— Information given —
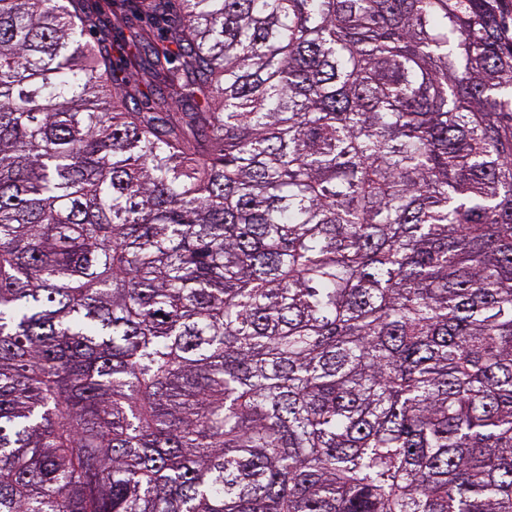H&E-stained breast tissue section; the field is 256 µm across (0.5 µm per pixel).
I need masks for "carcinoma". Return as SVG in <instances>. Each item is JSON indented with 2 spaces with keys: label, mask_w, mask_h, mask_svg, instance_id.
I'll list each match as a JSON object with an SVG mask.
<instances>
[{
  "label": "carcinoma",
  "mask_w": 512,
  "mask_h": 512,
  "mask_svg": "<svg viewBox=\"0 0 512 512\" xmlns=\"http://www.w3.org/2000/svg\"><path fill=\"white\" fill-rule=\"evenodd\" d=\"M106 5L0 0V512H512V0Z\"/></svg>",
  "instance_id": "cac0c4a2"
}]
</instances>
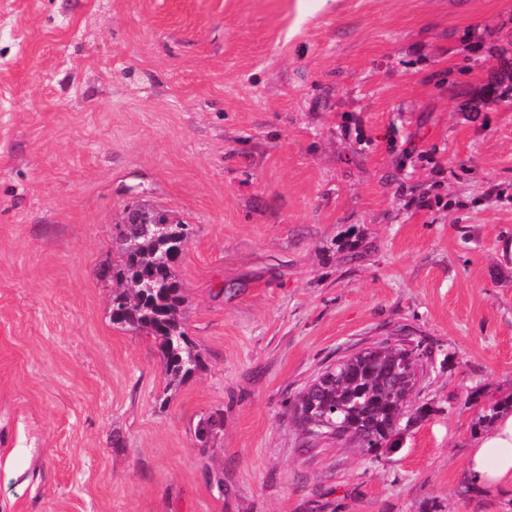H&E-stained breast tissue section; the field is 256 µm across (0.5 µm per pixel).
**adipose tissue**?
Instances as JSON below:
<instances>
[{"label": "adipose tissue", "mask_w": 512, "mask_h": 512, "mask_svg": "<svg viewBox=\"0 0 512 512\" xmlns=\"http://www.w3.org/2000/svg\"><path fill=\"white\" fill-rule=\"evenodd\" d=\"M473 486L493 492L512 485V413L501 412L475 437L467 460Z\"/></svg>", "instance_id": "adipose-tissue-1"}]
</instances>
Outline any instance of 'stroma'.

— What you should do —
Give back the whole listing as it stands, minus its pictures.

— Expected output —
H&E-stained breast tissue section; the field is 256 µm across (0.5 µm per pixel).
I need masks for "carcinoma". Return as SVG in <instances>. Each item is JSON indented with 2 spaces with keys: label, mask_w, mask_h, mask_svg, instance_id.
I'll list each match as a JSON object with an SVG mask.
<instances>
[{
  "label": "carcinoma",
  "mask_w": 512,
  "mask_h": 512,
  "mask_svg": "<svg viewBox=\"0 0 512 512\" xmlns=\"http://www.w3.org/2000/svg\"><path fill=\"white\" fill-rule=\"evenodd\" d=\"M106 5L0 0V512H512V0Z\"/></svg>",
  "instance_id": "cac0c4a2"
}]
</instances>
H&E-stained breast tissue section; the field is 256 µm across (0.5 µm per pixel).
**adipose tissue**?
Instances as JSON below:
<instances>
[{"label": "adipose tissue", "mask_w": 512, "mask_h": 512, "mask_svg": "<svg viewBox=\"0 0 512 512\" xmlns=\"http://www.w3.org/2000/svg\"><path fill=\"white\" fill-rule=\"evenodd\" d=\"M473 486L493 492L512 485V413L501 412L475 437L467 460Z\"/></svg>", "instance_id": "adipose-tissue-1"}]
</instances>
Outline any instance of 'stroma'.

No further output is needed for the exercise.